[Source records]
════════════════════

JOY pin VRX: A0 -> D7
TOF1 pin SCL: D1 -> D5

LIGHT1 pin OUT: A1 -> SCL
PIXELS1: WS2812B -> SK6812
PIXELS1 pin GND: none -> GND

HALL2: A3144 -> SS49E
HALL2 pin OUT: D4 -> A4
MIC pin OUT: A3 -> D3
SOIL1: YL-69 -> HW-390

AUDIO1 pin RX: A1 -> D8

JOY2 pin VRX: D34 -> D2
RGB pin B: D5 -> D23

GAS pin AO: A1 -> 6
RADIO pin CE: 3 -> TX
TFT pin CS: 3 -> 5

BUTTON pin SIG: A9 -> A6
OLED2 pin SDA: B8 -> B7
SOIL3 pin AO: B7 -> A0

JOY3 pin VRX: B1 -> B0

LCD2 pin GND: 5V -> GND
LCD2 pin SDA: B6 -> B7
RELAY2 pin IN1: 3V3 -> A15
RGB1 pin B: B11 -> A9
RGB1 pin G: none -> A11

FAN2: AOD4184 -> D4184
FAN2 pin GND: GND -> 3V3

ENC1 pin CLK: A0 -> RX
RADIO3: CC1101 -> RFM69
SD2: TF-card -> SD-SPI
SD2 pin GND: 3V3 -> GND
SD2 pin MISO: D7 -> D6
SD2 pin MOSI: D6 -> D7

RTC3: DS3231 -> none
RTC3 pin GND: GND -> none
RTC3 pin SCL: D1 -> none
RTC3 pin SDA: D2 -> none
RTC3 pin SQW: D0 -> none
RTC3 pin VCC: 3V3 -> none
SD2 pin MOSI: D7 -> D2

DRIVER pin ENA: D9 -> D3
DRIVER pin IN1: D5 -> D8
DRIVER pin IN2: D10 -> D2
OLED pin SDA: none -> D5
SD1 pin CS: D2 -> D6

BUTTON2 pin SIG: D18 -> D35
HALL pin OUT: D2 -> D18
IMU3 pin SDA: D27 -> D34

════════════════════

- Problem description:
Each record should be given again exactly as it reads.

- Written response:
JOY pin VRX: A0 -> D7
TOF1 pin SCL: D1 -> D5

LIGHT1 pin OUT: A1 -> SCL
PIXELS1: WS2812B -> SK6812
PIXELS1 pin GND: none -> GND

HALL2: A3144 -> SS49E
HALL2 pin OUT: D4 -> A4
MIC pin OUT: A3 -> D3
SOIL1: YL-69 -> HW-390

AUDIO1 pin RX: A1 -> D8

JOY2 pin VRX: D34 -> D2
RGB pin B: D5 -> D23

GAS pin AO: A1 -> 6
RADIO pin CE: 3 -> TX
TFT pin CS: 3 -> 5

BUTTON pin SIG: A9 -> A6
OLED2 pin SDA: B8 -> B7
SOIL3 pin AO: B7 -> A0

JOY3 pin VRX: B1 -> B0

LCD2 pin GND: 5V -> GND
LCD2 pin SDA: B6 -> B7
RELAY2 pin IN1: 3V3 -> A15
RGB1 pin B: B11 -> A9
RGB1 pin G: none -> A11

FAN2: AOD4184 -> D4184
FAN2 pin GND: GND -> 3V3

ENC1 pin CLK: A0 -> RX
RADIO3: CC1101 -> RFM69
SD2: TF-card -> SD-SPI
SD2 pin GND: 3V3 -> GND
SD2 pin MISO: D7 -> D6
SD2 pin MOSI: D6 -> D7

RTC3: DS3231 -> none
RTC3 pin GND: GND -> none
RTC3 pin SCL: D1 -> none
RTC3 pin SDA: D2 -> none
RTC3 pin SQW: D0 -> none
RTC3 pin VCC: 3V3 -> none
SD2 pin MOSI: D7 -> D2

DRIVER pin ENA: D9 -> D3
DRIVER pin IN1: D5 -> D8
DRIVER pin IN2: D10 -> D2
OLED pin SDA: none -> D5
SD1 pin CS: D2 -> D6

BUTTON2 pin SIG: D18 -> D35
HALL pin OUT: D2 -> D18
IMU3 pin SDA: D27 -> D34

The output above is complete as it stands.